* Exercise aim:
Up to and including the line with "D3: diode 1N4148", output the records exactly as they appear.

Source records
*-*-*
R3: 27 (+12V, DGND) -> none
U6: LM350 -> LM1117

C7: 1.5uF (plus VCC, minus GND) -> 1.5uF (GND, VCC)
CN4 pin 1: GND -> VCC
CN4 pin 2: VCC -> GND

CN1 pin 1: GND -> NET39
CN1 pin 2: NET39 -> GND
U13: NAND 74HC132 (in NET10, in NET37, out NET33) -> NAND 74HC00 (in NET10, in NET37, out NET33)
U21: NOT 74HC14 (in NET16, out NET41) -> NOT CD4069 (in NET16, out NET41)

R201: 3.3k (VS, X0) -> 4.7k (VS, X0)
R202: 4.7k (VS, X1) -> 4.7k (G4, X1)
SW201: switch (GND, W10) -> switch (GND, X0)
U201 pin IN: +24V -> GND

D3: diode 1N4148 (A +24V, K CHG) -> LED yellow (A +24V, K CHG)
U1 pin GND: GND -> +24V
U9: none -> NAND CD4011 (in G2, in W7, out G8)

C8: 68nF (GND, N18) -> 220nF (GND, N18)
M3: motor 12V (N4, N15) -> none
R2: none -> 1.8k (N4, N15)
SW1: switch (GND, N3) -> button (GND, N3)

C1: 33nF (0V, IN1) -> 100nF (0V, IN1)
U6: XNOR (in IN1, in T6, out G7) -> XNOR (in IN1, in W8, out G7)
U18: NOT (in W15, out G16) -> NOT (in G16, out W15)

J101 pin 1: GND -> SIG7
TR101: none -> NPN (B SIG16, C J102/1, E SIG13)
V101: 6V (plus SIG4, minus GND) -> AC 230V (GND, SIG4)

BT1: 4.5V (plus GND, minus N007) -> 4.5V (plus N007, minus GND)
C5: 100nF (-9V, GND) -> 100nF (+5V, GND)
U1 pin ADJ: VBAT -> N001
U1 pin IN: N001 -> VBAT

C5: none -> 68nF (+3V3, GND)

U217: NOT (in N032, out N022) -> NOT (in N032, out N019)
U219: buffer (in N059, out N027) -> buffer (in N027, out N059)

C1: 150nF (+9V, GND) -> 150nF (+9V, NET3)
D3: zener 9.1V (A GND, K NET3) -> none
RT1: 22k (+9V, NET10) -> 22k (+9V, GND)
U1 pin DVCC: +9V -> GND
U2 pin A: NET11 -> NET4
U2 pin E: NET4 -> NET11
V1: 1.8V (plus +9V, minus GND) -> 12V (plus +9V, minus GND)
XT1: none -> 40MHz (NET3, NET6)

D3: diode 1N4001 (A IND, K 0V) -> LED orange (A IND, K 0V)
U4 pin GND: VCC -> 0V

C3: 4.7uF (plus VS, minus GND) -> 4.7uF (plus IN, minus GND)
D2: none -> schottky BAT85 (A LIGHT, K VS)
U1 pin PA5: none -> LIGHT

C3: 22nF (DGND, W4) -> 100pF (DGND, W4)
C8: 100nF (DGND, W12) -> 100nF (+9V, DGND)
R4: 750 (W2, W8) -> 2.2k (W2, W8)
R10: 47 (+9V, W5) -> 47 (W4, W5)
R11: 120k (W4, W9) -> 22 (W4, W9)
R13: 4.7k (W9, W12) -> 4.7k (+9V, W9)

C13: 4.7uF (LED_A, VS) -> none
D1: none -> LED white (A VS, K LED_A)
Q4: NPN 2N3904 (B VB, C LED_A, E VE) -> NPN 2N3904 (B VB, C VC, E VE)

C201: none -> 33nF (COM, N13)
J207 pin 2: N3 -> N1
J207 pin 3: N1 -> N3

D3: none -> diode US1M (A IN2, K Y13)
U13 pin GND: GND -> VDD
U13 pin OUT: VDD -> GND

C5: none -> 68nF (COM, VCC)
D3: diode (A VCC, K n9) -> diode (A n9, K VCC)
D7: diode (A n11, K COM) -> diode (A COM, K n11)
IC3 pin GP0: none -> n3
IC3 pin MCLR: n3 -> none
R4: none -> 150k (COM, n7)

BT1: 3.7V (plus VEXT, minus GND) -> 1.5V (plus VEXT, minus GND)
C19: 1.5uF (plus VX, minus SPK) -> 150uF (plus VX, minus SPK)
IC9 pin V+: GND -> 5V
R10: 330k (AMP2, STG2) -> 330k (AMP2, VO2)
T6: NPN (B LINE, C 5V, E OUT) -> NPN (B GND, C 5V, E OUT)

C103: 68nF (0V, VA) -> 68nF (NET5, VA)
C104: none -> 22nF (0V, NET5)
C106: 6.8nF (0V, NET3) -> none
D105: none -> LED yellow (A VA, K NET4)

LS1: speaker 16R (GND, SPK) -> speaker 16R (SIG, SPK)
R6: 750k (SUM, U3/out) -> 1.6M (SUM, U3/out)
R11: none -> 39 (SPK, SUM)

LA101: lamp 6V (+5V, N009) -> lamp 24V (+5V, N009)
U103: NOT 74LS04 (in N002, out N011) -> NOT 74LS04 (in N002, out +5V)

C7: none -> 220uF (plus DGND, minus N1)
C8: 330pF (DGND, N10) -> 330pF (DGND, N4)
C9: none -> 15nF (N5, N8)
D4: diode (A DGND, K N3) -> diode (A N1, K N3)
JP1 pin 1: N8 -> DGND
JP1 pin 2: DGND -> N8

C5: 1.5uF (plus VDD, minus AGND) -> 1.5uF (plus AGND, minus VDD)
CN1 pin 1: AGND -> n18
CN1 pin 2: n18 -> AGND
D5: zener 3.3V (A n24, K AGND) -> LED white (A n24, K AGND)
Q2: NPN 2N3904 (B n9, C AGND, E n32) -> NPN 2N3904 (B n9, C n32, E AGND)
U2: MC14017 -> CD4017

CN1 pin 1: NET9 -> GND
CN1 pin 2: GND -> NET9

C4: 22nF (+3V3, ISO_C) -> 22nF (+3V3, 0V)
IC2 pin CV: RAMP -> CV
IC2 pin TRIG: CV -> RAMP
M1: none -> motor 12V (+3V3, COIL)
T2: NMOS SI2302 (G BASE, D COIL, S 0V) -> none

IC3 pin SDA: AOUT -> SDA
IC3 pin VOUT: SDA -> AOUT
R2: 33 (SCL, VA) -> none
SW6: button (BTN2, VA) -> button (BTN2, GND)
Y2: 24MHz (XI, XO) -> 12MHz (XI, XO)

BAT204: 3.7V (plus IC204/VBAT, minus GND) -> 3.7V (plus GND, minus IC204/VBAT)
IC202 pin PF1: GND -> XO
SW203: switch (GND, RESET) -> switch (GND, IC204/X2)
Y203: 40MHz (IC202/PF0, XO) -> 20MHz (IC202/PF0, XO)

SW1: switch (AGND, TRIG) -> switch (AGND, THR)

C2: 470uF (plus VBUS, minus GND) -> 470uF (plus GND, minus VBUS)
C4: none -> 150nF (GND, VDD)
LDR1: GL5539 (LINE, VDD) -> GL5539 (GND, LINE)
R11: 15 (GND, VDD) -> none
*-*-*
* Exercise response:
R3: 27 (+12V, DGND) -> none
U6: LM350 -> LM1117

C7: 1.5uF (plus VCC, minus GND) -> 1.5uF (GND, VCC)
CN4 pin 1: GND -> VCC
CN4 pin 2: VCC -> GND

CN1 pin 1: GND -> NET39
CN1 pin 2: NET39 -> GND
U13: NAND 74HC132 (in NET10, in NET37, out NET33) -> NAND 74HC00 (in NET10, in NET37, out NET33)
U21: NOT 74HC14 (in NET16, out NET41) -> NOT CD4069 (in NET16, out NET41)

R201: 3.3k (VS, X0) -> 4.7k (VS, X0)
R202: 4.7k (VS, X1) -> 4.7k (G4, X1)
SW201: switch (GND, W10) -> switch (GND, X0)
U201 pin IN: +24V -> GND

D3: diode 1N4148 (A +24V, K CHG) -> LED yellow (A +24V, K CHG)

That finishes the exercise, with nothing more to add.